::: INPUT FOR THIS TASK :::
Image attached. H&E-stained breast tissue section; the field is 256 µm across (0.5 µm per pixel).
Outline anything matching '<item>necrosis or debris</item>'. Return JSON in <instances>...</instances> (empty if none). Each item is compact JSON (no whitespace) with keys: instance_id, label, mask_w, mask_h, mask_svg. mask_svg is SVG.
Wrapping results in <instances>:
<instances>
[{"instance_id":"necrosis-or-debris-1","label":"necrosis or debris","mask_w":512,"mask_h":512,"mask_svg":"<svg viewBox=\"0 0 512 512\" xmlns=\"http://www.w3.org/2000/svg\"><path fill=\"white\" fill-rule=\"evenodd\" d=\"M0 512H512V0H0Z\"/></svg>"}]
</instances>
:::
Transcribe all of the lines in the records precisely.

Image attached. H&E-stained breast tissue section; the field is 256 µm across (0.5 µm per pixel).
Outline anything matching '<item>necrosis or debris</item>'. Return JSON in <instances>...</instances> (empty if none). Each item is compact JSON (no whitespace) with keys: instance_id, label, mask_w, mask_h, mask_svg. mask_svg is SVG.
Wrapping results in <instances>:
<instances>
[{"instance_id":"necrosis-or-debris-1","label":"necrosis or debris","mask_w":512,"mask_h":512,"mask_svg":"<svg viewBox=\"0 0 512 512\" xmlns=\"http://www.w3.org/2000/svg\"><path fill=\"white\" fill-rule=\"evenodd\" d=\"M0 512H512V0H0Z\"/></svg>"}]
</instances>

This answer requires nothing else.